• [What to work on]:
Convert the records below into a JSON list of strings with one string per line, omitting blank lines.
### Provided records
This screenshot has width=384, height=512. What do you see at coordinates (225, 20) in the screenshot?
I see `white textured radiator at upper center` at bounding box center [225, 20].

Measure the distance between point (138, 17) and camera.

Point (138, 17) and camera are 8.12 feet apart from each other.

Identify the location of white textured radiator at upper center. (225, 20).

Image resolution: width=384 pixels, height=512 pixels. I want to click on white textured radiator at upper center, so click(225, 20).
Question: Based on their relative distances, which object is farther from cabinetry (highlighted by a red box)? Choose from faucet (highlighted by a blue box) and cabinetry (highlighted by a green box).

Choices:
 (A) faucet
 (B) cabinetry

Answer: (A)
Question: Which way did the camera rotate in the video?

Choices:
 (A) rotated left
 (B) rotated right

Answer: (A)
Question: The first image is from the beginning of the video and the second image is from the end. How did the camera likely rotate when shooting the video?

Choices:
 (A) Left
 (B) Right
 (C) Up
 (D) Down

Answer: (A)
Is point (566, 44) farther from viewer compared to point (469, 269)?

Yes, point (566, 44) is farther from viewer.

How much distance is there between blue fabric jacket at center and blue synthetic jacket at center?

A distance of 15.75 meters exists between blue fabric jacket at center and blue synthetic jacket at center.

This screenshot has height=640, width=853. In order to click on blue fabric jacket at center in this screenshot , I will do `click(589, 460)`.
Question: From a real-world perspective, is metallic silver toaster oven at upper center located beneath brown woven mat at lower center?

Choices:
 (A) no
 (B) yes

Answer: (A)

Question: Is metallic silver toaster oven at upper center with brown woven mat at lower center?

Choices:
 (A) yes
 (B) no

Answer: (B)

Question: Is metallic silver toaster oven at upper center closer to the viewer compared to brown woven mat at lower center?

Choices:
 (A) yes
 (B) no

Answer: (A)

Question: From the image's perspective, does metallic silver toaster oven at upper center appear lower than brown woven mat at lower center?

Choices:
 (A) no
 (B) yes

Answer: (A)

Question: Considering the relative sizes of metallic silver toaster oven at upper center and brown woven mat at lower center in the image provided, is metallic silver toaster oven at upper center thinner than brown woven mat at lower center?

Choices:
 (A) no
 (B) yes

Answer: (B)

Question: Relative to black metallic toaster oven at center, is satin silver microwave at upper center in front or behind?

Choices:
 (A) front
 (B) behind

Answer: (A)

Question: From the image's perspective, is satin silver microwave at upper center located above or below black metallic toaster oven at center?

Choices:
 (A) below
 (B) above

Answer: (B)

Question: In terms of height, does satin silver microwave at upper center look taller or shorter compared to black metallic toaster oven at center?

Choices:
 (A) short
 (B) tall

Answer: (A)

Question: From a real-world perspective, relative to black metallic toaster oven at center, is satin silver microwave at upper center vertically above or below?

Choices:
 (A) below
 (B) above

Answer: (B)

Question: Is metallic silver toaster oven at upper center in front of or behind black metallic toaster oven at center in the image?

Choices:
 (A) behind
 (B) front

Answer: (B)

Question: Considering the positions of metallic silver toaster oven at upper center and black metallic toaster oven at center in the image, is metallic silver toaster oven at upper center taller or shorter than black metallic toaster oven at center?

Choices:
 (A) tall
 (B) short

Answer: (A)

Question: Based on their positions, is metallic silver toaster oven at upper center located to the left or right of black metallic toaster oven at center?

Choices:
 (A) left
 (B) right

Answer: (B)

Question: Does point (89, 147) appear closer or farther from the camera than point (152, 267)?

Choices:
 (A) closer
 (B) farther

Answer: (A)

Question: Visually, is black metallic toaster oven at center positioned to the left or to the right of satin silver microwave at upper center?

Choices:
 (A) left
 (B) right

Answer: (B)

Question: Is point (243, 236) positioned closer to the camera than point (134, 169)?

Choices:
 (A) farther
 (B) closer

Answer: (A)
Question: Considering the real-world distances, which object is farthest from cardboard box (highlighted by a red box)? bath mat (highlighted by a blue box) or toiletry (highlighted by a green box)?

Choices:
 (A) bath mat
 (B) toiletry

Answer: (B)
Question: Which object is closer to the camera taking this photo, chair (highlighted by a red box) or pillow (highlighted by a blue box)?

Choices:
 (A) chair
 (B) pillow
######
• [Problem solution]:
[
  "This screenshot has width=384, height=512. What do you see at coordinates (225, 20) in the screenshot?",
  "I see `white textured radiator at upper center` at bounding box center [225, 20].",
  "Measure the distance between point (138, 17) and camera.",
  "Point (138, 17) and camera are 8.12 feet apart from each other.",
  "Identify the location of white textured radiator at upper center. (225, 20).",
  "Image resolution: width=384 pixels, height=512 pixels. I want to click on white textured radiator at upper center, so click(225, 20).",
  "Question: Based on their relative distances, which object is farther from cabinetry (highlighted by a red box)? Choose from faucet (highlighted by a blue box) and cabinetry (highlighted by a green box).",
  "Choices:",
  " (A) faucet",
  " (B) cabinetry",
  "Answer: (A)",
  "Question: Which way did the camera rotate in the video?",
  "Choices:",
  " (A) rotated left",
  " (B) rotated right",
  "Answer: (A)",
  "Question: The first image is from the beginning of the video and the second image is from the end. How did the camera likely rotate when shooting the video?",
  "Choices:",
  " (A) Left",
  " (B) Right",
  " (C) Up",
  " (D) Down",
  "Answer: (A)",
  "Is point (566, 44) farther from viewer compared to point (469, 269)?",
  "Yes, point (566, 44) is farther from viewer.",
  "How much distance is there between blue fabric jacket at center and blue synthetic jacket at center?",
  "A distance of 15.75 meters exists between blue fabric jacket at center and blue synthetic jacket at center.",
  "This screenshot has height=640, width=853. In order to click on blue fabric jacket at center in this screenshot , I will do `click(589, 460)`.",
  "Question: From a real-world perspective, is metallic silver toaster oven at upper center located beneath brown woven mat at lower center?",
  "Choices:",
  " (A) no",
  " (B) yes",
  "Answer: (A)",
  "Question: Is metallic silver toaster oven at upper center with brown woven mat at lower center?",
  "Choices:",
  " (A) yes",
  " (B) no",
  "Answer: (B)",
  "Question: Is metallic silver toaster oven at upper center closer to the viewer compared to brown woven mat at lower center?",
  "Choices:",
  " (A) yes",
  " (B) no",
  "Answer: (A)",
  "Question: From the image's perspective, does metallic silver toaster oven at upper center appear lower than brown woven mat at lower center?",
  "Choices:",
  " (A) no",
  " (B) yes",
  "Answer: (A)",
  "Question: Considering the relative sizes of metallic silver toaster oven at upper center and brown woven mat at lower center in the image provided, is metallic silver toaster oven at upper center thinner than brown woven mat at lower center?",
  "Choices:",
  " (A) no",
  " (B) yes",
  "Answer: (B)",
  "Question: Relative to black metallic toaster oven at center, is satin silver microwave at upper center in front or behind?",
  "Choices:",
  " (A) front",
  " (B) behind",
  "Answer: (A)",
  "Question: From the image's perspective, is satin silver microwave at upper center located above or below black metallic toaster oven at center?",
  "Choices:",
  " (A) below",
  " (B) above",
  "Answer: (B)",
  "Question: In terms of height, does satin silver microwave at upper center look taller or shorter compared to black metallic toaster oven at center?",
  "Choices:",
  " (A) short",
  " (B) tall",
  "Answer: (A)",
  "Question: From a real-world perspective, relative to black metallic toaster oven at center, is satin silver microwave at upper center vertically above or below?",
  "Choices:",
  " (A) below",
  " (B) above",
  "Answer: (B)",
  "Question: Is metallic silver toaster oven at upper center in front of or behind black metallic toaster oven at center in the image?",
  "Choices:",
  " (A) behind",
  " (B) front",
  "Answer: (B)",
  "Question: Considering the positions of metallic silver toaster oven at upper center and black metallic toaster oven at center in the image, is metallic silver toaster oven at upper center taller or shorter than black metallic toaster oven at center?",
  "Choices:",
  " (A) tall",
  " (B) short",
  "Answer: (A)",
  "Question: Based on their positions, is metallic silver toaster oven at upper center located to the left or right of black metallic toaster oven at center?",
  "Choices:",
  " (A) left",
  " (B) right",
  "Answer: (B)",
  "Question: Does point (89, 147) appear closer or farther from the camera than point (152, 267)?",
  "Choices:",
  " (A) closer",
  " (B) farther",
  "Answer: (A)",
  "Question: Visually, is black metallic toaster oven at center positioned to the left or to the right of satin silver microwave at upper center?",
  "Choices:",
  " (A) left",
  " (B) right",
  "Answer: (B)",
  "Question: Is point (243, 236) positioned closer to the camera than point (134, 169)?",
  "Choices:",
  " (A) farther",
  " (B) closer",
  "Answer: (A)",
  "Question: Considering the real-world distances, which object is farthest from cardboard box (highlighted by a red box)? bath mat (highlighted by a blue box) or toiletry (highlighted by a green box)?",
  "Choices:",
  " (A) bath mat",
  " (B) toiletry",
  "Answer: (B)",
  "Question: Which object is closer to the camera taking this photo, chair (highlighted by a red box) or pillow (highlighted by a blue box)?",
  "Choices:",
  " (A) chair",
  " (B) pillow"
]